- **Required action**
Scan the records below and copy every line that contains the string "ORANGE".

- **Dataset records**

──────

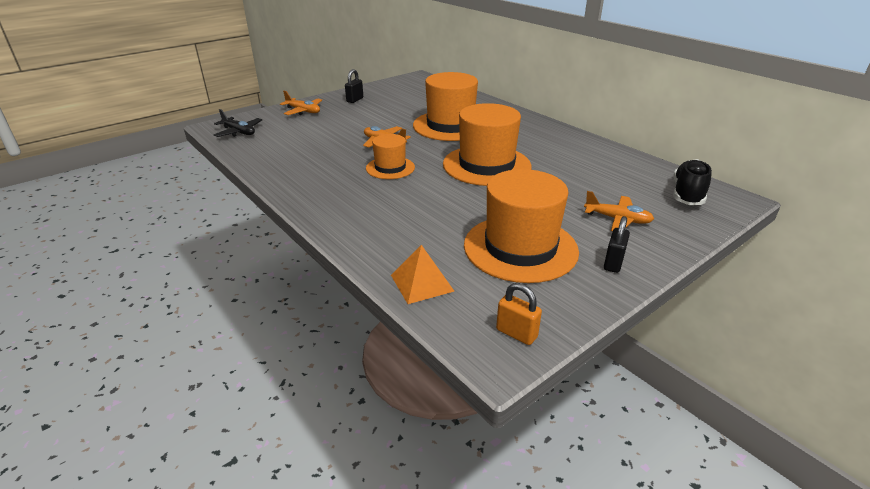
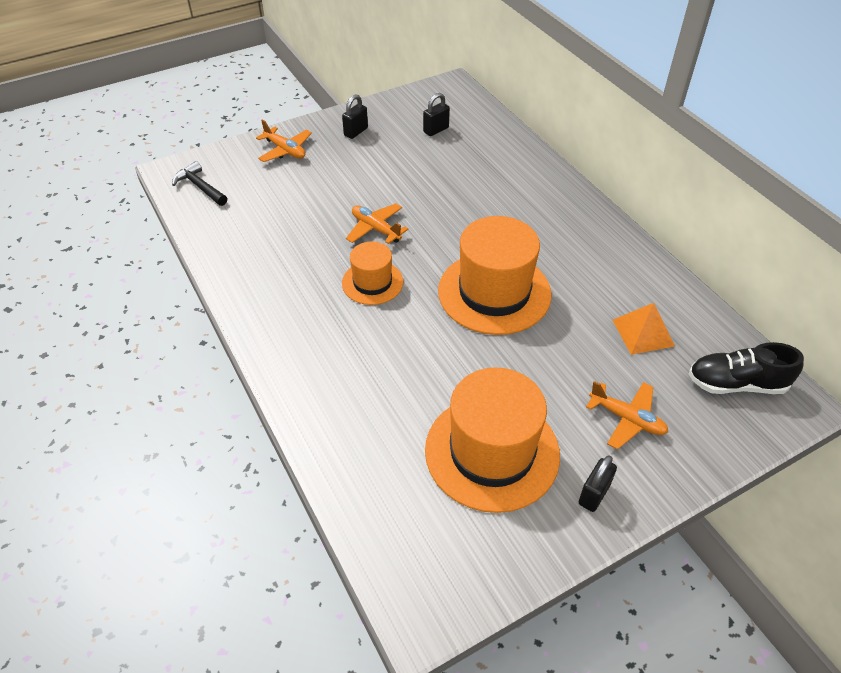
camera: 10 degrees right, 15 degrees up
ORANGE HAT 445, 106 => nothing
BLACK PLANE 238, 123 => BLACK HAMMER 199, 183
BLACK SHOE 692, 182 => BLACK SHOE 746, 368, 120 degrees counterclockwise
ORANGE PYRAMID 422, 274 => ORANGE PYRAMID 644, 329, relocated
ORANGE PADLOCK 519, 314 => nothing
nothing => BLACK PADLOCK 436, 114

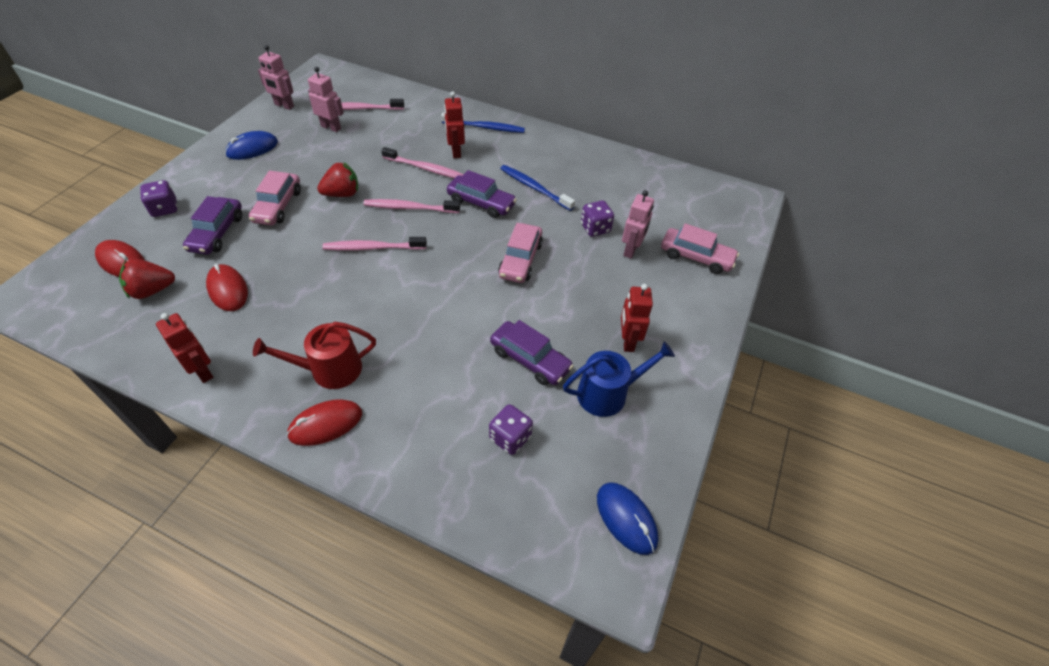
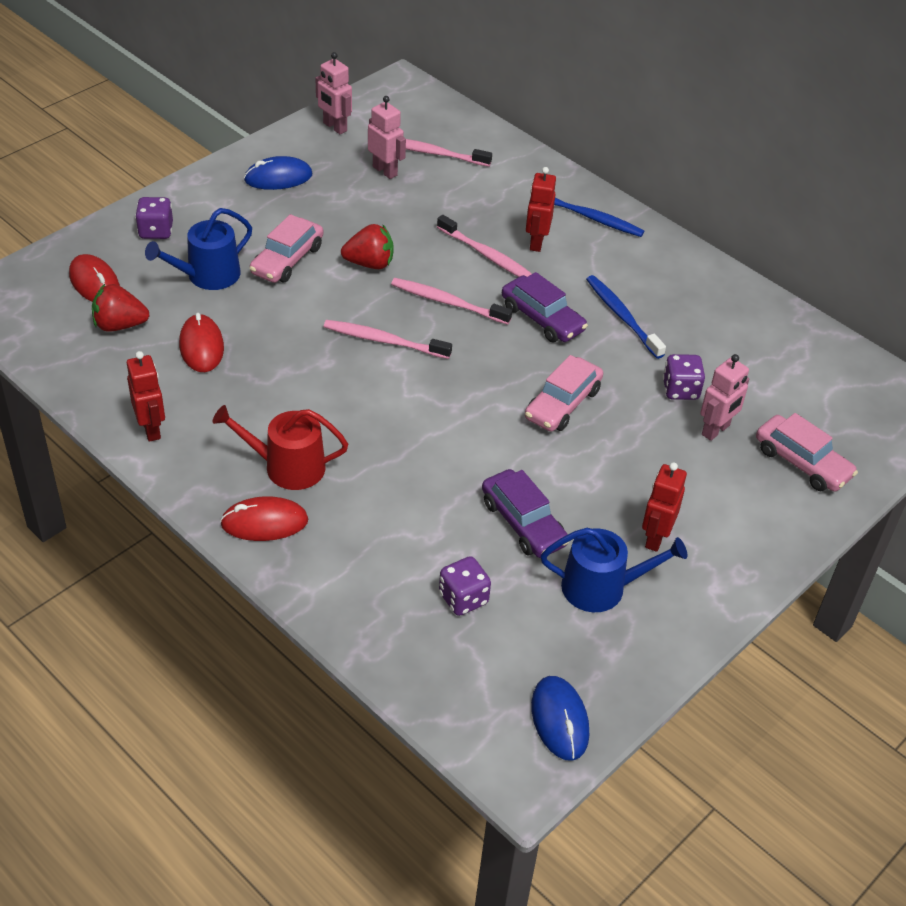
camera: 20 degrees right, 5 degrees down
PURPLE CAR 212, 225 => BLUE WATERING CAN 198, 249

──────

- **Response box**
ORANGE HAT 445, 106 => nothing
ORANGE PYRAMID 422, 274 => ORANGE PYRAMID 644, 329, relocated
ORANGE PADLOCK 519, 314 => nothing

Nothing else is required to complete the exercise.